**Task description**
Only some lines are wanted. Transcribe, exactly, the lines below from the line with "bulb (bright orange) <350,404> -> none" up to and including the line with "hexagon nut (aqua) <448,492>".

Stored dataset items
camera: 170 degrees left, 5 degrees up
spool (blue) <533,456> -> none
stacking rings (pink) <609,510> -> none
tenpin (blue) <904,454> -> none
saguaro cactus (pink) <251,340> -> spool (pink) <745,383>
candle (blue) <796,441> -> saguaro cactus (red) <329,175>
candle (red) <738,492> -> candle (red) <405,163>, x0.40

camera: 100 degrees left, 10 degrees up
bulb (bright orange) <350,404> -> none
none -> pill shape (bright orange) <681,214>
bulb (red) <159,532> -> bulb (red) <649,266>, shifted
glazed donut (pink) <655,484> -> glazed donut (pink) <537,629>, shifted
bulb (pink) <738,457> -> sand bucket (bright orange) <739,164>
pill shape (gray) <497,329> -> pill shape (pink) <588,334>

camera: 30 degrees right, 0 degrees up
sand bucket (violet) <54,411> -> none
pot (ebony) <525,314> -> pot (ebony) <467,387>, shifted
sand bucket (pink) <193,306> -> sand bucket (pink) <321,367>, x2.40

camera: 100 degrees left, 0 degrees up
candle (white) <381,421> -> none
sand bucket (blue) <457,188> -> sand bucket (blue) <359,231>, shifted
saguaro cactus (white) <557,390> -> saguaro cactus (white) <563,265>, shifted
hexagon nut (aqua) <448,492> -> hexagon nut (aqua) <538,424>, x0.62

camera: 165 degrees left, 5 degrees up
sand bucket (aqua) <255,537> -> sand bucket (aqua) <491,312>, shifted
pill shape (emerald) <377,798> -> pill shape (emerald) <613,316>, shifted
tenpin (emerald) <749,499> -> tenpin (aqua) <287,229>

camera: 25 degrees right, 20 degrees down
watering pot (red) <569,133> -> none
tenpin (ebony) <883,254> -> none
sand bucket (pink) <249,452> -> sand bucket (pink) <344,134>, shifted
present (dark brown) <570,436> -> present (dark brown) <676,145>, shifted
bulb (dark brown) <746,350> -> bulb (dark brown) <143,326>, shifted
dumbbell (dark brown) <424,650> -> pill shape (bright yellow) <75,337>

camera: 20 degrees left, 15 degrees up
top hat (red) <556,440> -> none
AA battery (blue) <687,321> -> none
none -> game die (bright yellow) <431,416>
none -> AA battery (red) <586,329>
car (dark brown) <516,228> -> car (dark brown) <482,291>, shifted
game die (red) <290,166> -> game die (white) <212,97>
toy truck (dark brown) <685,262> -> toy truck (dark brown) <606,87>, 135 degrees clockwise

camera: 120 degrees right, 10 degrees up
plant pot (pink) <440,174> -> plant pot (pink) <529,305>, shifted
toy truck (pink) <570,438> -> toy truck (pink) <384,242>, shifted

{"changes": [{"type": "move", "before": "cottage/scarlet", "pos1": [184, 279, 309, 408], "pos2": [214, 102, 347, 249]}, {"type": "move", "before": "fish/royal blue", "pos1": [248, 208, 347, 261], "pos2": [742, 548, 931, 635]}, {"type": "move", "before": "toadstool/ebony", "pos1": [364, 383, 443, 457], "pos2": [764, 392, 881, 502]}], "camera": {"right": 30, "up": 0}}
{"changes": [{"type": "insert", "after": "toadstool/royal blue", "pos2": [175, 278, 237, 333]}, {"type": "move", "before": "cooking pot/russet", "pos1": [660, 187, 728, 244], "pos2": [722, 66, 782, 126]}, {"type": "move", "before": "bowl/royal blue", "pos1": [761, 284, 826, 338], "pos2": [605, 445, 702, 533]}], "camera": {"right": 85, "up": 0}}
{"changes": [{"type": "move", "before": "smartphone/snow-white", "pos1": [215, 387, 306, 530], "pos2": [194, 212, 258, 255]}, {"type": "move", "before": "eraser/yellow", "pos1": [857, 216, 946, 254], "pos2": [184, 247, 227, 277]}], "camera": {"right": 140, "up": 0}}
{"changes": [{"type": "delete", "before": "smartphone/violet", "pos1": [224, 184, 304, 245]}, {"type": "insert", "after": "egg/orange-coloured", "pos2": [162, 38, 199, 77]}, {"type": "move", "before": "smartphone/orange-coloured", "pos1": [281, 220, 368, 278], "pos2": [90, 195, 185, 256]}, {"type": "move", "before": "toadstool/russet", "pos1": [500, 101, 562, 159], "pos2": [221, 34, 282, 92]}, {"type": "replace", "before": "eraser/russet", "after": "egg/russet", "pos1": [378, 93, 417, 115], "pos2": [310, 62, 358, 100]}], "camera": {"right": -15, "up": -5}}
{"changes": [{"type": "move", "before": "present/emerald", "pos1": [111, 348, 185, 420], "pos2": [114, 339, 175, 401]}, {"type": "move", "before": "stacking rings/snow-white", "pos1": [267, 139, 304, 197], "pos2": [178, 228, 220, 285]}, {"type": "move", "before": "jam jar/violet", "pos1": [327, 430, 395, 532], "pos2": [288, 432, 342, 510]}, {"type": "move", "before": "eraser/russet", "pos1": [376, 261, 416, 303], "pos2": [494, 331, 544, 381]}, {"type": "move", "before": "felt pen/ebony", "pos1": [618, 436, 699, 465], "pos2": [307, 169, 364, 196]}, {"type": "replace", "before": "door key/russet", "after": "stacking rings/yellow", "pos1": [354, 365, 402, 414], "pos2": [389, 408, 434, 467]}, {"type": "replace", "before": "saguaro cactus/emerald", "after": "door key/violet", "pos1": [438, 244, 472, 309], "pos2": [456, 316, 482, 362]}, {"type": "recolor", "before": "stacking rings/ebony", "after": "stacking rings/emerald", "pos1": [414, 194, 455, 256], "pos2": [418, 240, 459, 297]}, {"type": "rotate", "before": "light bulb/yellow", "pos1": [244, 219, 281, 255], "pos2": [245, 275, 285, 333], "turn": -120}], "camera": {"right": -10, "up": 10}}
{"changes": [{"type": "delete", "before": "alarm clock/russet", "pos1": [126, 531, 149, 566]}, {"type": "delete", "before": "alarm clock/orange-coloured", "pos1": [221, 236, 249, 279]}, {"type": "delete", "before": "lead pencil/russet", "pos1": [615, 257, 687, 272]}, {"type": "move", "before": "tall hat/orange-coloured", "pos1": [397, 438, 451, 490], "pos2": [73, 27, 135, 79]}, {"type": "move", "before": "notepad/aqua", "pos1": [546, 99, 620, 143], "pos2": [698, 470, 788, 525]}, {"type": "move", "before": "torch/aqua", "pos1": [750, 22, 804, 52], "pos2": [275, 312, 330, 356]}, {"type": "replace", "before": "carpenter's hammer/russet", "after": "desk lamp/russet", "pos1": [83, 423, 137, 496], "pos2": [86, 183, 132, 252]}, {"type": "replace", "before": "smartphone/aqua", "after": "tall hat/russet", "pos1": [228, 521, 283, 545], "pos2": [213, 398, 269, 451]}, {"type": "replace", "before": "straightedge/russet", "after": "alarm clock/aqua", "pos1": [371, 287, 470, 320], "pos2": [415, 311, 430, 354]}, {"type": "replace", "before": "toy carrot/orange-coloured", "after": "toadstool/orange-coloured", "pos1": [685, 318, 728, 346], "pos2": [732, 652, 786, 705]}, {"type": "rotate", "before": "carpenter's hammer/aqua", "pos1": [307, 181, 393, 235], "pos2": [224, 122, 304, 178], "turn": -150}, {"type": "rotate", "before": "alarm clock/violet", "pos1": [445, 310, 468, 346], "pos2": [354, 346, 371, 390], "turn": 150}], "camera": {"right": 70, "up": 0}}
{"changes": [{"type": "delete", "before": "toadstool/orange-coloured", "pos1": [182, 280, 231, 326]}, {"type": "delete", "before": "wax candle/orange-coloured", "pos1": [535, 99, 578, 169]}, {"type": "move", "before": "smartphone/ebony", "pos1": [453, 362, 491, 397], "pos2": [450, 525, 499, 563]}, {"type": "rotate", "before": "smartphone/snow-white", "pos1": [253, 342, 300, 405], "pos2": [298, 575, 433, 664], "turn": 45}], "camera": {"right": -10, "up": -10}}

**Exercise output**
bulb (bright orange) <350,404> -> none
none -> pill shape (bright orange) <681,214>
bulb (red) <159,532> -> bulb (red) <649,266>, shifted
glazed donut (pink) <655,484> -> glazed donut (pink) <537,629>, shifted
bulb (pink) <738,457> -> sand bucket (bright orange) <739,164>
pill shape (gray) <497,329> -> pill shape (pink) <588,334>

camera: 30 degrees right, 0 degrees up
sand bucket (violet) <54,411> -> none
pot (ebony) <525,314> -> pot (ebony) <467,387>, shifted
sand bucket (pink) <193,306> -> sand bucket (pink) <321,367>, x2.40

camera: 100 degrees left, 0 degrees up
candle (white) <381,421> -> none
sand bucket (blue) <457,188> -> sand bucket (blue) <359,231>, shifted
saguaro cactus (white) <557,390> -> saguaro cactus (white) <563,265>, shifted
hexagon nut (aqua) <448,492> -> hexagon nut (aqua) <538,424>, x0.62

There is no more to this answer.